(Object change descriptions)
===

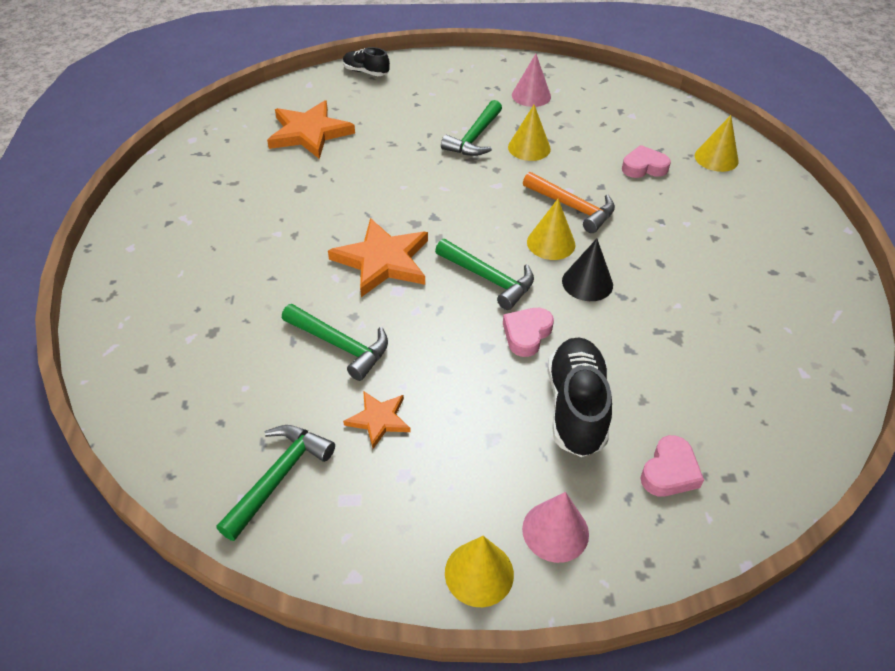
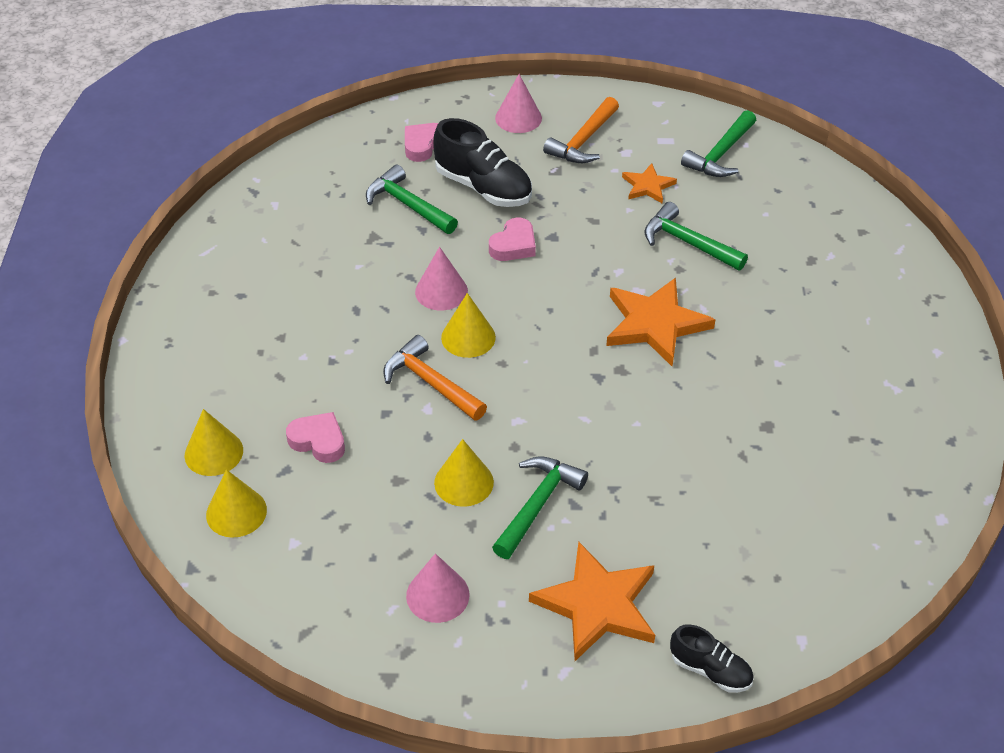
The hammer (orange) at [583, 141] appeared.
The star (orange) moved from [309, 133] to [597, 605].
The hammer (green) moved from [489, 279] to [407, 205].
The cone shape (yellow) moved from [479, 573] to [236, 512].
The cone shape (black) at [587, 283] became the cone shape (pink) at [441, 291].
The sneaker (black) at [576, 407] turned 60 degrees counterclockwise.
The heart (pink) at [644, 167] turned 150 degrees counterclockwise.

===

_Task details:_
Apart from the images, please copy every line of the data exactly as written.

_Your response:_
The hammer (orange) at [583, 141] appeared.
The star (orange) moved from [309, 133] to [597, 605].
The hammer (green) moved from [489, 279] to [407, 205].
The cone shape (yellow) moved from [479, 573] to [236, 512].
The cone shape (black) at [587, 283] became the cone shape (pink) at [441, 291].
The sneaker (black) at [576, 407] turned 60 degrees counterclockwise.
The heart (pink) at [644, 167] turned 150 degrees counterclockwise.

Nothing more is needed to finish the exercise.